- [Task to complete]
Beginning with the line that contains "gray circle: (451, 383) -> (757, 441), moved" and ending with the line that contains "orange triangle: (46, 52) -> (53, 40), moved", reproduce the lines of the entries below exactly, omitting pictures.

─── Exercise materials

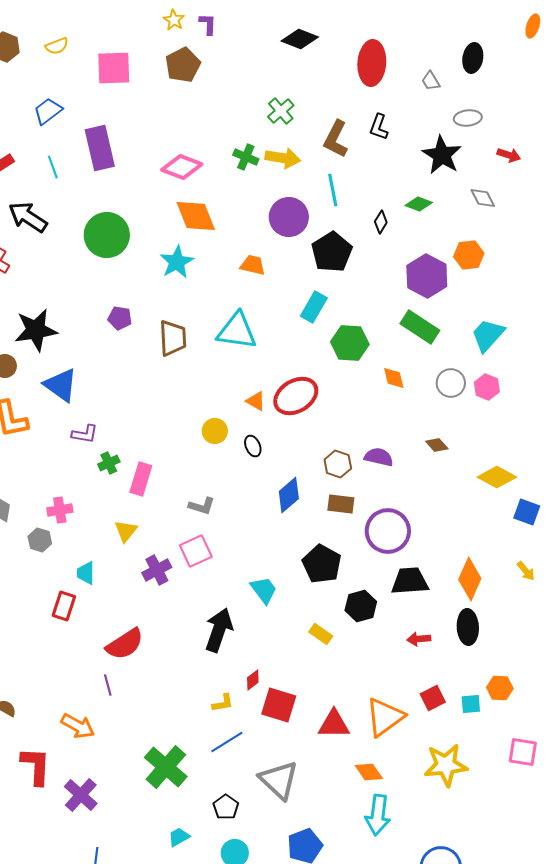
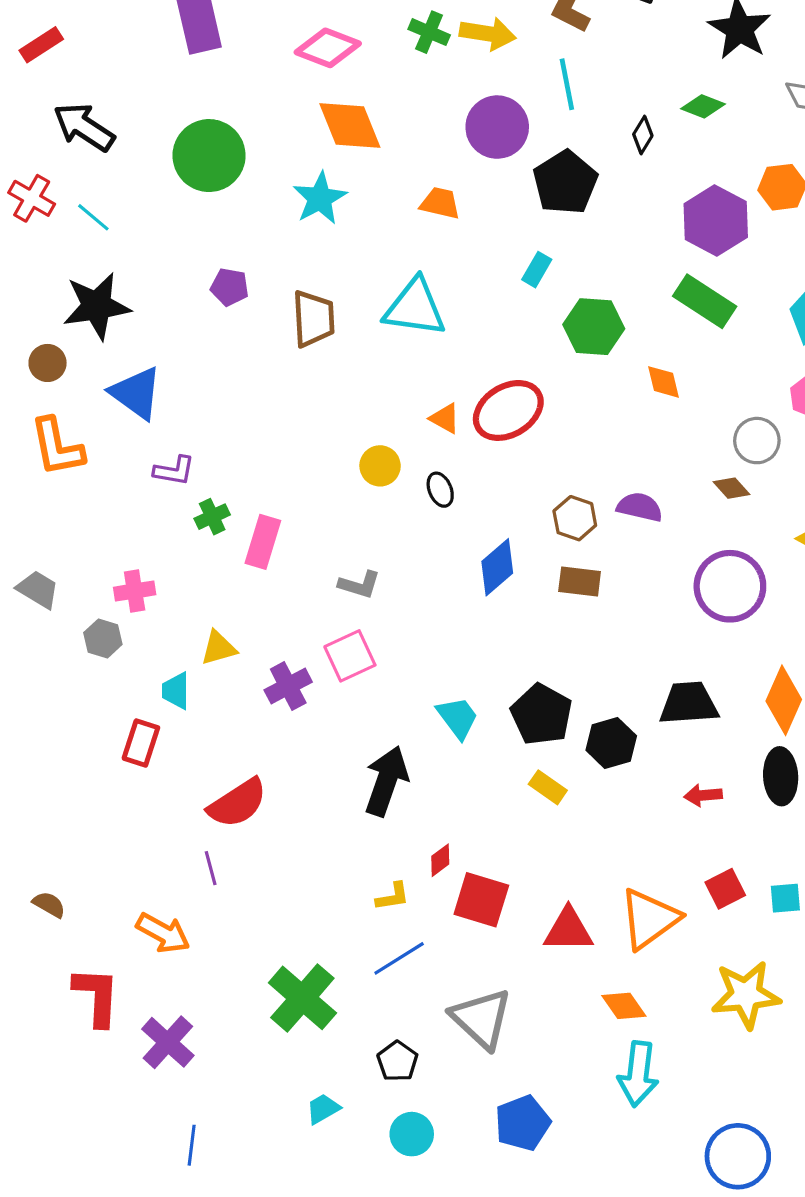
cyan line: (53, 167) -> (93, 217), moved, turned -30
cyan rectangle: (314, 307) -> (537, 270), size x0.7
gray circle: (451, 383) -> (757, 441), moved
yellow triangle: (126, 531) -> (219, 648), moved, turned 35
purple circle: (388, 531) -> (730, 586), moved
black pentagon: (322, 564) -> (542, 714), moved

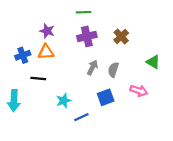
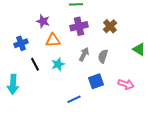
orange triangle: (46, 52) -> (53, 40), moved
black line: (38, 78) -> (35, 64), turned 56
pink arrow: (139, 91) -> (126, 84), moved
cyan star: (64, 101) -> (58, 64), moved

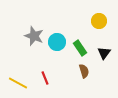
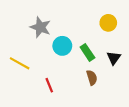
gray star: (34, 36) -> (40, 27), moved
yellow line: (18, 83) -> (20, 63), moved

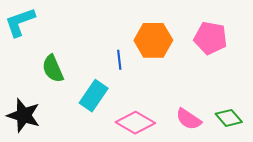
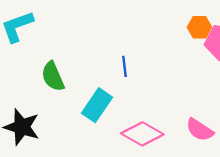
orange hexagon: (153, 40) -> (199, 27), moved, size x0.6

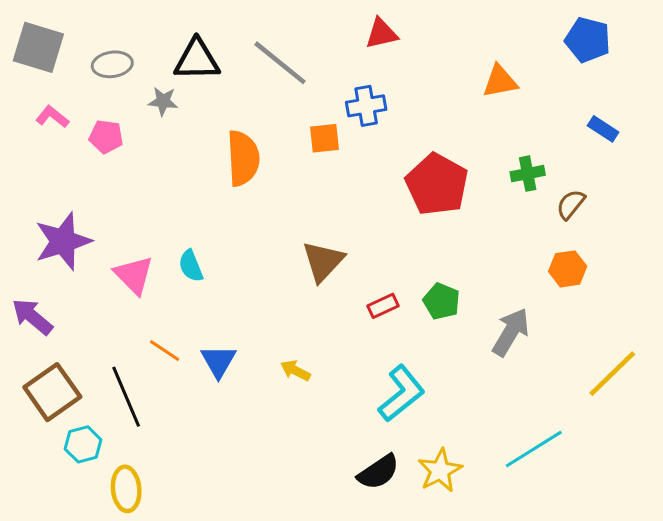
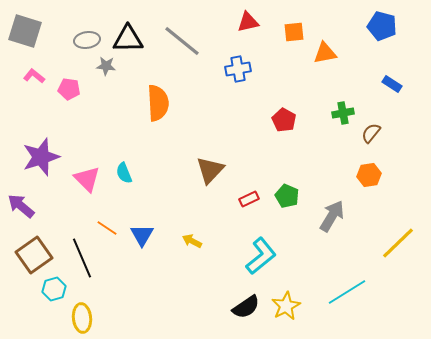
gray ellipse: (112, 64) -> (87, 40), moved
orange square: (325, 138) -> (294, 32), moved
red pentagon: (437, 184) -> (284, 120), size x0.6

──────

- [Task response]
gray circle: (451, 383) -> (757, 441), moved
yellow triangle: (126, 531) -> (219, 648), moved, turned 35
purple circle: (388, 531) -> (730, 586), moved
black pentagon: (322, 564) -> (542, 714), moved

orange triangle: (46, 52) -> (53, 40), moved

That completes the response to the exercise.